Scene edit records
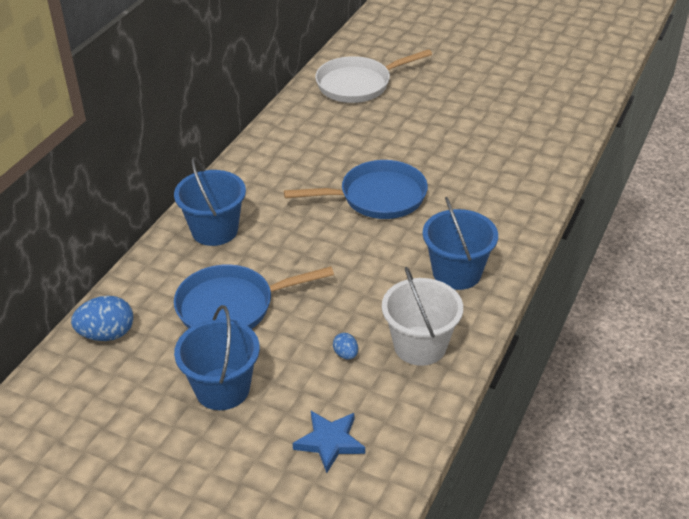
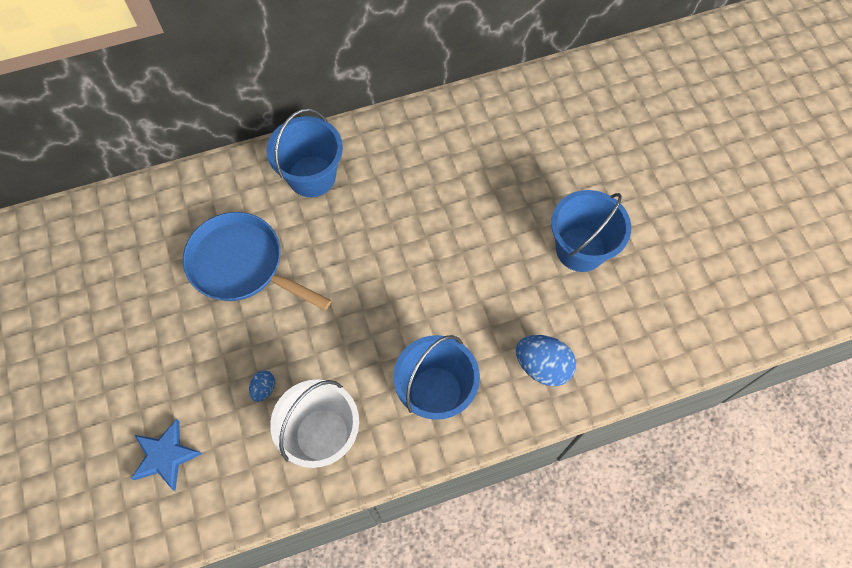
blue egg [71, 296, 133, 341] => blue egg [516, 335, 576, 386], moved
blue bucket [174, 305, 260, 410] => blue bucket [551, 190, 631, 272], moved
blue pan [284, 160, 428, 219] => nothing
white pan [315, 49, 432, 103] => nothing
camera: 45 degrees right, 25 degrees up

**Task objective:** Read through the records above and copy the lines that contain "blue".

**Solution to the exercise:**
blue egg [71, 296, 133, 341] => blue egg [516, 335, 576, 386], moved
blue bucket [174, 305, 260, 410] => blue bucket [551, 190, 631, 272], moved
blue pan [284, 160, 428, 219] => nothing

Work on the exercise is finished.